- _ASSIGNMENT_: What do the lines say from the start of the entries through the one containing "D7: diode 1N4004"? Repeat them exactly.

[Items from a data source]
┄┄┄┄┄┄┄┄┄┄

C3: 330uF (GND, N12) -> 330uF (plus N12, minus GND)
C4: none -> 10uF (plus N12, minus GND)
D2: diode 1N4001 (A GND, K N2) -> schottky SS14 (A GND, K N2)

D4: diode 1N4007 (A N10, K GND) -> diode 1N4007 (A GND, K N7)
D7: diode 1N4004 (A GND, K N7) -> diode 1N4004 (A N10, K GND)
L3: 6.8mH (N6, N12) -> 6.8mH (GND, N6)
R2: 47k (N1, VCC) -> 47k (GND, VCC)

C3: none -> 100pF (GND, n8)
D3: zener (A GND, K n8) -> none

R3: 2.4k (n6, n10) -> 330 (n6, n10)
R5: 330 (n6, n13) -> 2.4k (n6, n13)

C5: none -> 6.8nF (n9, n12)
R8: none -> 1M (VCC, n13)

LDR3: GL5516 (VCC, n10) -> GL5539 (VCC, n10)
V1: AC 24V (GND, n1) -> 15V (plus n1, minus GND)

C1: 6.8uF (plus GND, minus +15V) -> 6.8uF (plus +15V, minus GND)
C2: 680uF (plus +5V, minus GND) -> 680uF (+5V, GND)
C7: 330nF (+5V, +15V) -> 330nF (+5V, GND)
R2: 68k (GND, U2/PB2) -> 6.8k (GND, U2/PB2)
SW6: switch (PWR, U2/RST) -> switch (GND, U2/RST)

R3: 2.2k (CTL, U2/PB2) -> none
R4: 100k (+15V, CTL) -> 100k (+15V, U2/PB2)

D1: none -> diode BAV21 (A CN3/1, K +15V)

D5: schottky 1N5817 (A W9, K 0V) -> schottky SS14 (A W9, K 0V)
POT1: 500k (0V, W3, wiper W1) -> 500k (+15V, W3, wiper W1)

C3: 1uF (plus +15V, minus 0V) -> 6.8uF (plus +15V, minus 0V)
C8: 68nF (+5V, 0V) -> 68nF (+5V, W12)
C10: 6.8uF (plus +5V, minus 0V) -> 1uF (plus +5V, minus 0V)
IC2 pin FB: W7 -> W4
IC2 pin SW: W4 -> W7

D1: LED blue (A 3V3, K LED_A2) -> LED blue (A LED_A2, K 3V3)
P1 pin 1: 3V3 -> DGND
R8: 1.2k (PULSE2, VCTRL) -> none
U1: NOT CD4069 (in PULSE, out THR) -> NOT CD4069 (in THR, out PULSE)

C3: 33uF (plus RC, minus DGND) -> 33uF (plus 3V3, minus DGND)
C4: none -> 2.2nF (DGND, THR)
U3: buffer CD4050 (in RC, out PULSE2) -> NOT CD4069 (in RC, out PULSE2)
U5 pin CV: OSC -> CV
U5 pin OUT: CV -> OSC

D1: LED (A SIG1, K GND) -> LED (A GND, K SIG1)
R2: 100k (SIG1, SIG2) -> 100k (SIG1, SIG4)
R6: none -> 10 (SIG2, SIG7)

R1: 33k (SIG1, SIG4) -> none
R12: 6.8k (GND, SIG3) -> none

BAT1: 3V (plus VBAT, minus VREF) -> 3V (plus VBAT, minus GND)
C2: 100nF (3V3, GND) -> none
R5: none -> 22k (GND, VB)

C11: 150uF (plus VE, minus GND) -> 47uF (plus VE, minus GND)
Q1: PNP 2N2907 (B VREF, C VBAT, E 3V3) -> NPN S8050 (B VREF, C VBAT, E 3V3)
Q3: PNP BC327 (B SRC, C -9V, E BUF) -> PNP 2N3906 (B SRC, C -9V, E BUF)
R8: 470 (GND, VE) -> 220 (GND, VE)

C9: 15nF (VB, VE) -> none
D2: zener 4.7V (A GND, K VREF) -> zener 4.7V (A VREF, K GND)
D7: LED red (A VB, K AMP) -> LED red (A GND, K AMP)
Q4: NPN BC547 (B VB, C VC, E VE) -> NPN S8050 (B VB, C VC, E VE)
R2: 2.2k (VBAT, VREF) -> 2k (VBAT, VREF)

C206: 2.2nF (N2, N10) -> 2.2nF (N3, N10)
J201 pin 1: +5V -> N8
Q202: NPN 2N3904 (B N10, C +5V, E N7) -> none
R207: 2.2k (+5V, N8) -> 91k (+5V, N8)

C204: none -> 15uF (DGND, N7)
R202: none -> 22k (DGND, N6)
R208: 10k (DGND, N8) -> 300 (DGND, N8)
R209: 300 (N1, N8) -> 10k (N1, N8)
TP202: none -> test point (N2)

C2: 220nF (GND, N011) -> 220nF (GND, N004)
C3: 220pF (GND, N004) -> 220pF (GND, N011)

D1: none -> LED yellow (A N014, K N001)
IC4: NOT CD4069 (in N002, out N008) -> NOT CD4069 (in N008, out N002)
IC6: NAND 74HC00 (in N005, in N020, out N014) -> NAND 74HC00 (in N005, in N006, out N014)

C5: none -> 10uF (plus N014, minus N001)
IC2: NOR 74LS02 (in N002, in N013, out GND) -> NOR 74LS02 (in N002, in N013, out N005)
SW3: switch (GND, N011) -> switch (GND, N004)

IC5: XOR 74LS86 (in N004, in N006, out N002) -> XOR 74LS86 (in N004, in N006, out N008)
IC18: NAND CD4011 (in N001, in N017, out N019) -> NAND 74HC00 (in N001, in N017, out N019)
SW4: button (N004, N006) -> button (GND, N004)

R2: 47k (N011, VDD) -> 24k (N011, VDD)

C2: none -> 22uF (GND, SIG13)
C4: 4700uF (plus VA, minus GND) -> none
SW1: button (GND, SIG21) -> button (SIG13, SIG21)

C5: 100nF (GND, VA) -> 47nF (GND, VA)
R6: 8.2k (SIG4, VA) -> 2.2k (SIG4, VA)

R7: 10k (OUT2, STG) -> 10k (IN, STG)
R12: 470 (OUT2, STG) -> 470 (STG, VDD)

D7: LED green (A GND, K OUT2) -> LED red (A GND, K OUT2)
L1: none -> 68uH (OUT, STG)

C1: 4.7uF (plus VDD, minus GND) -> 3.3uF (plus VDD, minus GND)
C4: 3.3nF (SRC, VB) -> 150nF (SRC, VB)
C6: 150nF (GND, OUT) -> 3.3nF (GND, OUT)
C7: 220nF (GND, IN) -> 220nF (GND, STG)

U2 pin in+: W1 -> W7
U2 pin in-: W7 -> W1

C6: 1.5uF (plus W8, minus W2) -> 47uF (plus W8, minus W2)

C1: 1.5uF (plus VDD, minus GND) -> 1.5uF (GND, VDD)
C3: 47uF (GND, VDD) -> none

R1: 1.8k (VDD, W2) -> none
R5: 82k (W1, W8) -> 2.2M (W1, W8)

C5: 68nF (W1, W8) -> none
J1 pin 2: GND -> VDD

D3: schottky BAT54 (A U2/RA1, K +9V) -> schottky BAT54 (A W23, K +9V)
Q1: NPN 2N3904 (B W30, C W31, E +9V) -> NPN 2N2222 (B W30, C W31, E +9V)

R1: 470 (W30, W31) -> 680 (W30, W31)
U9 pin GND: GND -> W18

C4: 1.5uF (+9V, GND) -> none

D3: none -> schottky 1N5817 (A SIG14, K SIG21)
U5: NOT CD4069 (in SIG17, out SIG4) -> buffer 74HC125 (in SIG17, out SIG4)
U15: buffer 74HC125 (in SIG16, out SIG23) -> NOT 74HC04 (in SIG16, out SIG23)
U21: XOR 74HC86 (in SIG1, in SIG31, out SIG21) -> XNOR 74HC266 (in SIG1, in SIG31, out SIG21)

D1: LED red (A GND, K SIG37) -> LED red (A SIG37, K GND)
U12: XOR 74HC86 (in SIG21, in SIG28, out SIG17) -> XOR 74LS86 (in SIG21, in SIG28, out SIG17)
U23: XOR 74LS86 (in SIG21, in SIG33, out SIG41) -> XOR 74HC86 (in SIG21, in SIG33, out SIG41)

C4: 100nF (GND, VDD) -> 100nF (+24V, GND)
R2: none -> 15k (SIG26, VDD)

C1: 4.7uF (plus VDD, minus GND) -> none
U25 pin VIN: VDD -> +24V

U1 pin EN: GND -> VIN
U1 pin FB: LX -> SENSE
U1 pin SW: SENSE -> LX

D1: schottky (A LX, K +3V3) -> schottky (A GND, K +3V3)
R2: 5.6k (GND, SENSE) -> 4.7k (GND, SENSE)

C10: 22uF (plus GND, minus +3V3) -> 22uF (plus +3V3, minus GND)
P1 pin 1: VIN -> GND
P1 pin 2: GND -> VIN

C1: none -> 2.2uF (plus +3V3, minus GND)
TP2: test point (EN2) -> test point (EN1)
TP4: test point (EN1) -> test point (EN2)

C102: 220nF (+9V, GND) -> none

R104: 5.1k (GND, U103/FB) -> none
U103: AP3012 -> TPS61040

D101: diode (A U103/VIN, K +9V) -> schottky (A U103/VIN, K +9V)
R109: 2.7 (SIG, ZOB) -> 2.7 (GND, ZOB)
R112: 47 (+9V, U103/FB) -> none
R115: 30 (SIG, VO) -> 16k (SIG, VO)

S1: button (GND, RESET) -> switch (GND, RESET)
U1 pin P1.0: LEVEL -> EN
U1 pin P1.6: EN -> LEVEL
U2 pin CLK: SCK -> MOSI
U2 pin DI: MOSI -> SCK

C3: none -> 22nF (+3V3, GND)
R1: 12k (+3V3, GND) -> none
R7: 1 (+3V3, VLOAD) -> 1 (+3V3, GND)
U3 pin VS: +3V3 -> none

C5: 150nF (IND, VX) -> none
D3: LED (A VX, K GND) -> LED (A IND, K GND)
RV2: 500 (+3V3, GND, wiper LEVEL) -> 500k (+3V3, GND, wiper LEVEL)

┄┄┄┄┄┄┄┄┄┄

- _ANSWER AREA_:
C3: 330uF (GND, N12) -> 330uF (plus N12, minus GND)
C4: none -> 10uF (plus N12, minus GND)
D2: diode 1N4001 (A GND, K N2) -> schottky SS14 (A GND, K N2)

D4: diode 1N4007 (A N10, K GND) -> diode 1N4007 (A GND, K N7)
D7: diode 1N4004 (A GND, K N7) -> diode 1N4004 (A N10, K GND)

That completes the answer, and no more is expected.